┌────────

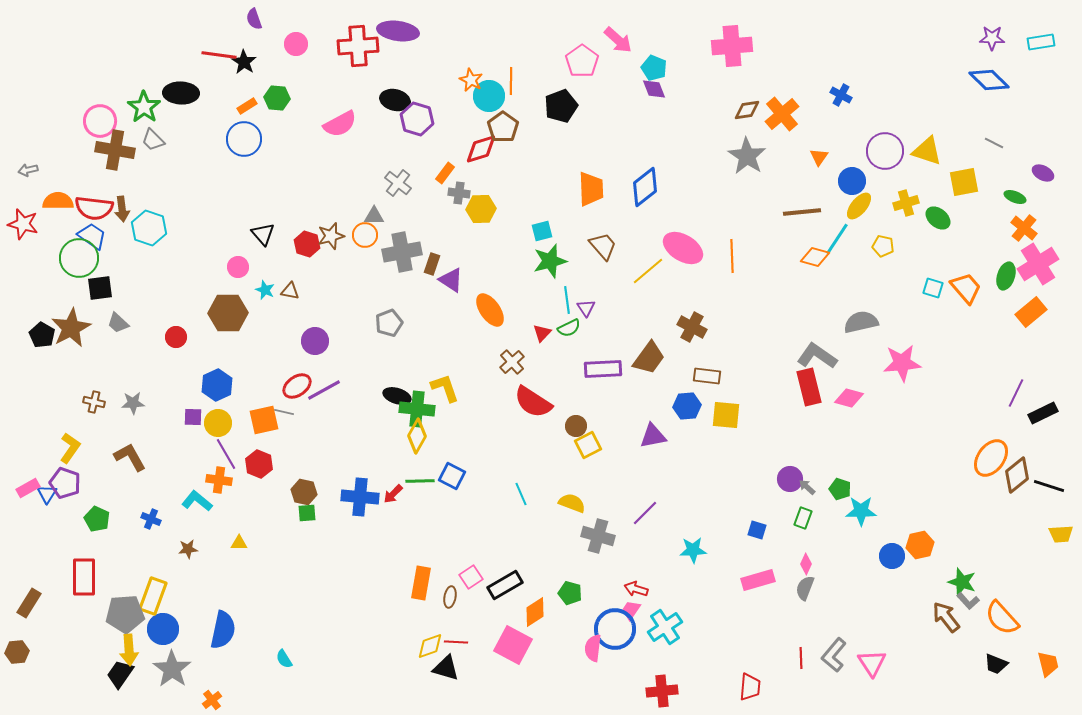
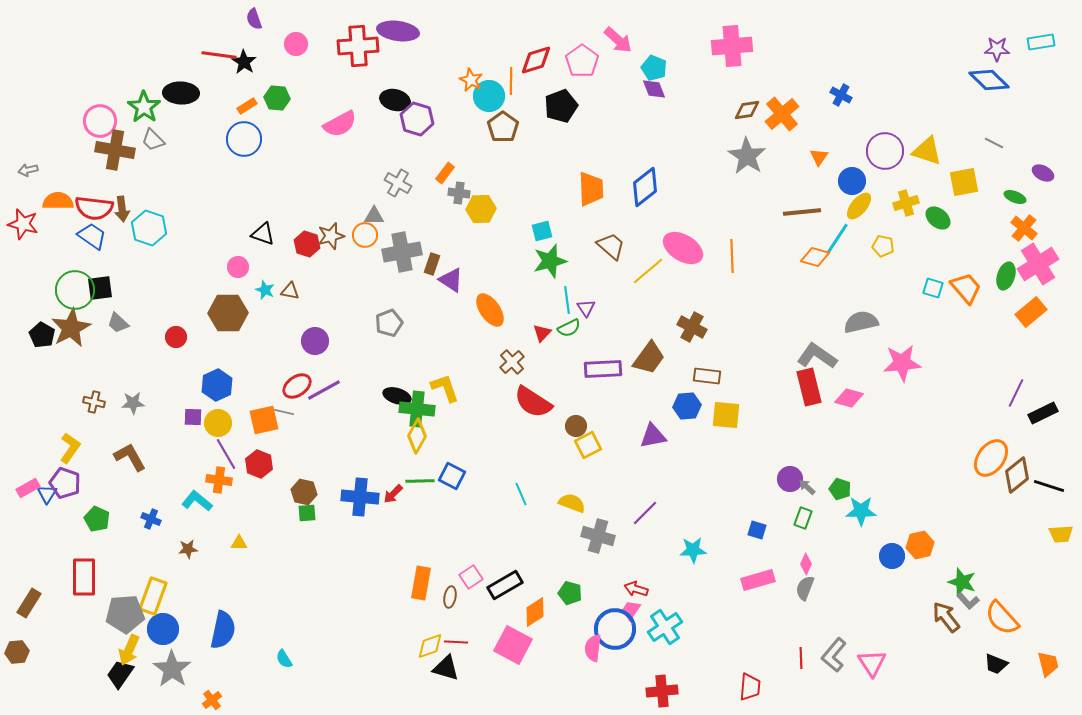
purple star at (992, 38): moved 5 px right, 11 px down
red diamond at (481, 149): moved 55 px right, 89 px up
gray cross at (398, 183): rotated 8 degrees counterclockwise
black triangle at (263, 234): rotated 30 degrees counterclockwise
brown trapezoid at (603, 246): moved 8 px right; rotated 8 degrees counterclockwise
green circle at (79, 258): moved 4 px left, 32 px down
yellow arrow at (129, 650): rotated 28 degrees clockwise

└────────
┌────────

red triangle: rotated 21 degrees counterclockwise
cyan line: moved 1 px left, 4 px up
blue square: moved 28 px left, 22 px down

└────────

* [YOUR OBJECTIVE]:
What is needed is every line from the data above that includes the string "right", copied out.

* [COMPLETED TASK]:
purple star at (992, 38): moved 5 px right, 11 px down
red diamond at (481, 149): moved 55 px right, 89 px up
brown trapezoid at (603, 246): moved 8 px right; rotated 8 degrees counterclockwise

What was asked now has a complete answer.